**WHAT YOU SHOULD DO:** Among the records below, find the lines containing "view" and state only how many there are.

Object transformation records
== Segment start ==
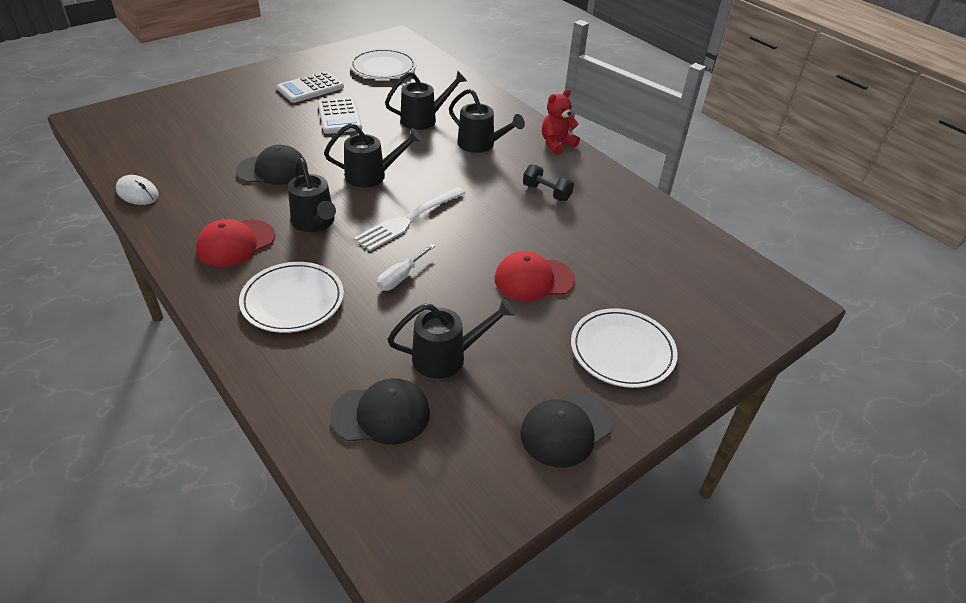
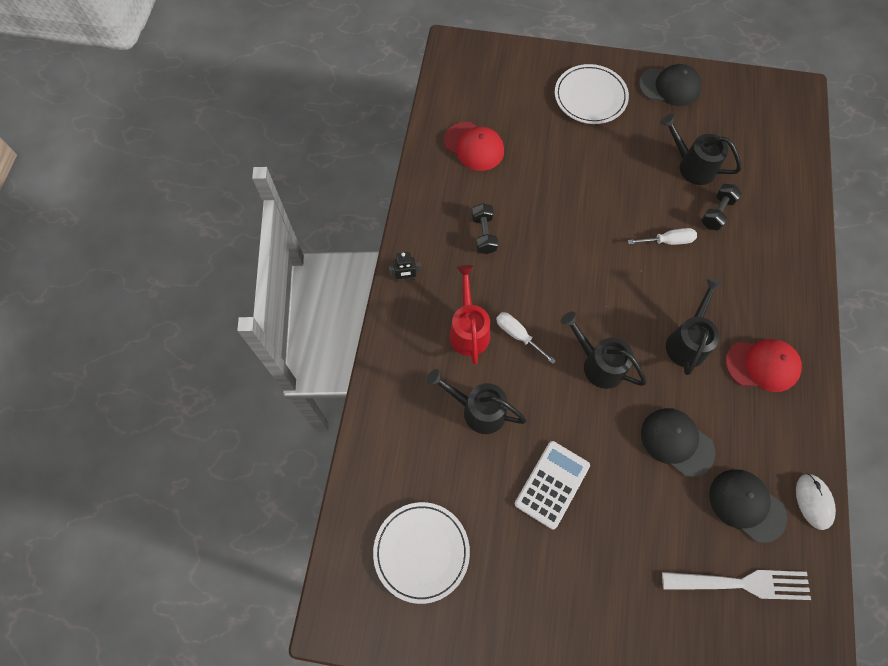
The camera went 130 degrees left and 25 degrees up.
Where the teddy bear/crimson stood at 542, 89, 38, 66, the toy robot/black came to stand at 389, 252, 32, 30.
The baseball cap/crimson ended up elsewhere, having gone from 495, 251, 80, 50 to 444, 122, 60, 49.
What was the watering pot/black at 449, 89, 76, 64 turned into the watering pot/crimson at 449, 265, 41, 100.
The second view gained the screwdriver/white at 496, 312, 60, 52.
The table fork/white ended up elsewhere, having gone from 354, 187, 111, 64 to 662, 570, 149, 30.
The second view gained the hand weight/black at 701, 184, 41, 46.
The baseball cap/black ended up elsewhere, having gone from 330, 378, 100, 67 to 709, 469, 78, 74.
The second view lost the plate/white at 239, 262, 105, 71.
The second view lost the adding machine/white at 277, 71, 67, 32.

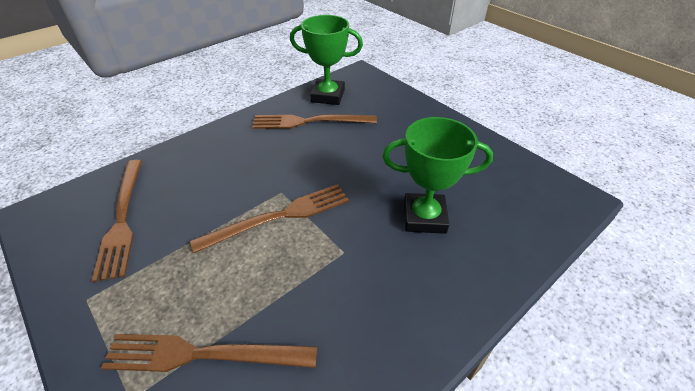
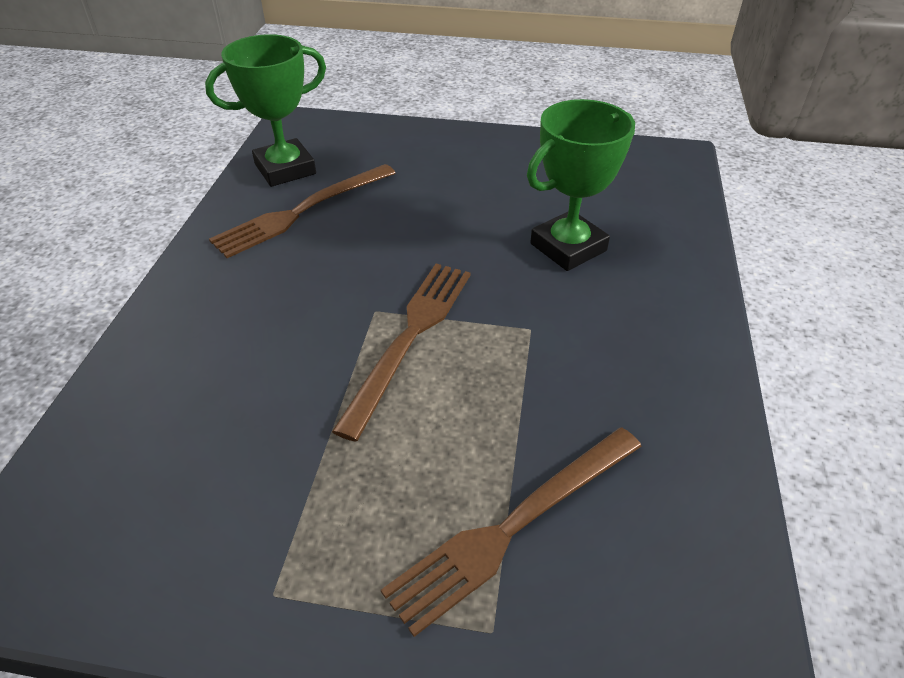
The camera went 40 degrees left and 0 degrees up.
The second view lost the table fork/brown at 92, 160, 50, 122.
== Segment end ==
**THE ANSWER:** 5